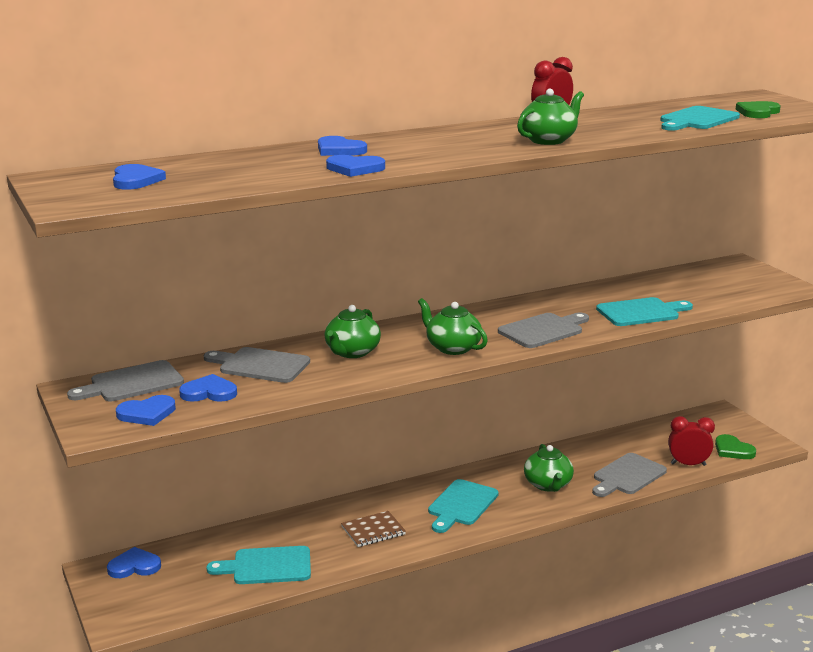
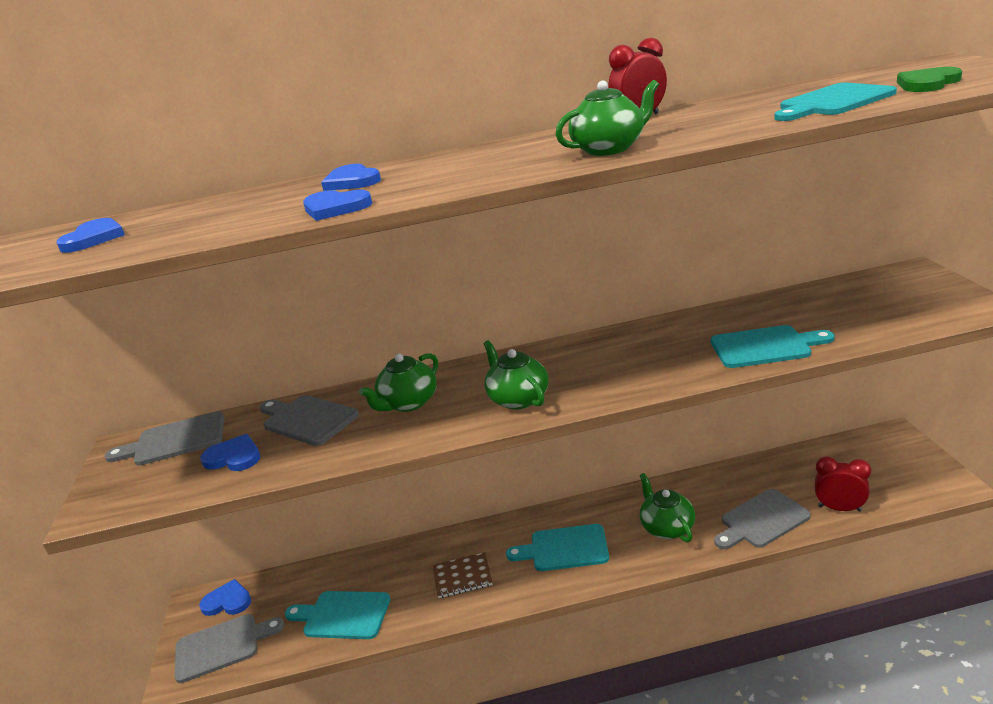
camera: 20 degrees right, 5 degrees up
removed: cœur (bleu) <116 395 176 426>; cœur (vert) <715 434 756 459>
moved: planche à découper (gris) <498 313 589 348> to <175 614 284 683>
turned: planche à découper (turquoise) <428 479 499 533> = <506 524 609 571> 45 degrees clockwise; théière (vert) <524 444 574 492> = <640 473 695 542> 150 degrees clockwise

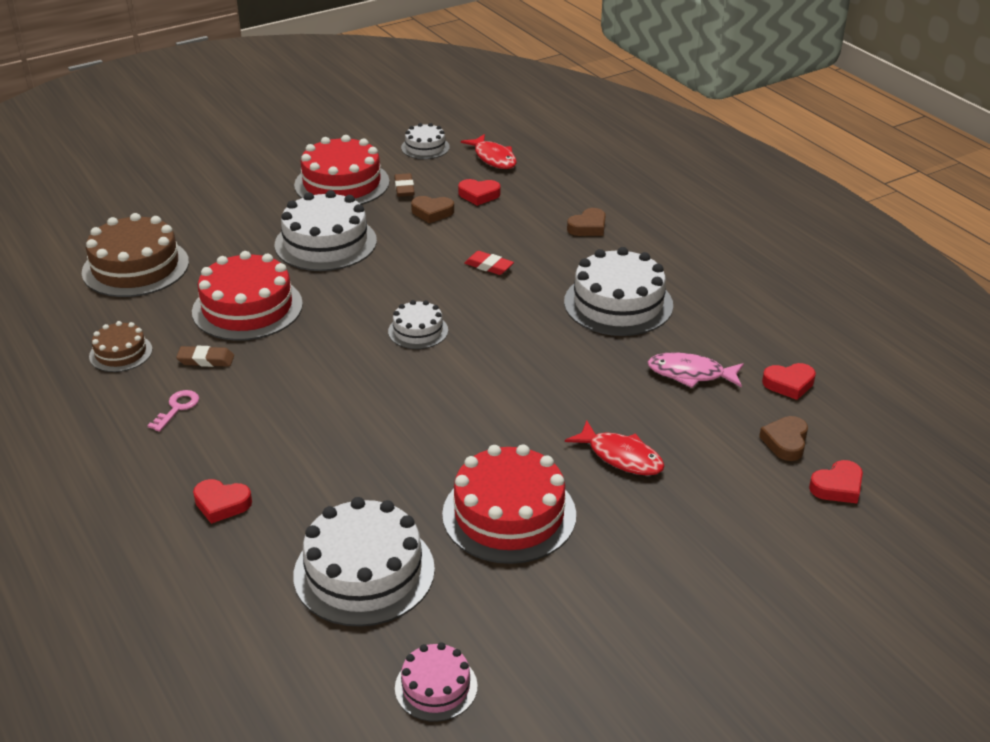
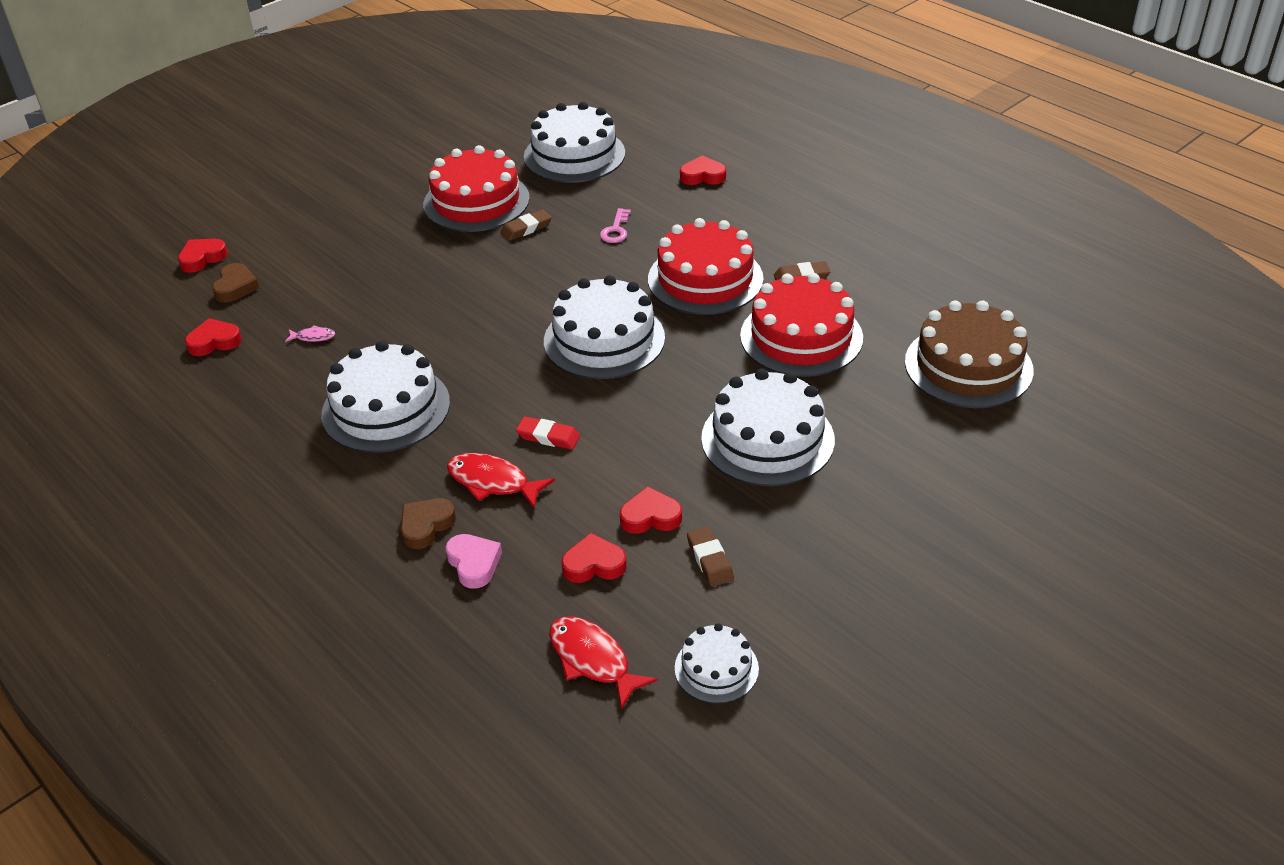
camera: 170 degrees right, 5 degrees up
removed: gâteau (marron) <89 321 152 372>; gâteau (rose) <395 642 478 722>
added: cœur (rose) <445 534 502 589>; gomme (marron) <500 209 552 241>
moved: clé (rose) <147 390 199 432> to <600 208 631 243>; gâteau (rouge) <294 135 390 205> to <648 218 764 315>; poisson (rouge) <565 420 664 476> to <447 453 555 508>
recoloured: cœur (marron) <411 196 454 223> to cœur (rouge) <620 486 682 534>
resized: gâteau (blanc) <388 300 448 349> = <544 275 665 379> x1.87; poisson (rose) <648 352 744 388> = <285 325 335 342> x0.50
----------
(Problem statement) Any picture found in the records stays out, while everything else is copied exactly.

(Answer to this problem)
camera: 20 degrees right, 5 degrees up
removed: cœur (bleu) <116 395 176 426>; cœur (vert) <715 434 756 459>
moved: planche à découper (gris) <498 313 589 348> to <175 614 284 683>
turned: planche à découper (turquoise) <428 479 499 533> = <506 524 609 571> 45 degrees clockwise; théière (vert) <524 444 574 492> = <640 473 695 542> 150 degrees clockwise

camera: 170 degrees right, 5 degrees up
removed: gâteau (marron) <89 321 152 372>; gâteau (rose) <395 642 478 722>
added: cœur (rose) <445 534 502 589>; gomme (marron) <500 209 552 241>
moved: clé (rose) <147 390 199 432> to <600 208 631 243>; gâteau (rouge) <294 135 390 205> to <648 218 764 315>; poisson (rouge) <565 420 664 476> to <447 453 555 508>
recoloured: cœur (marron) <411 196 454 223> to cœur (rouge) <620 486 682 534>
resized: gâteau (blanc) <388 300 448 349> = <544 275 665 379> x1.87; poisson (rose) <648 352 744 388> = <285 325 335 342> x0.50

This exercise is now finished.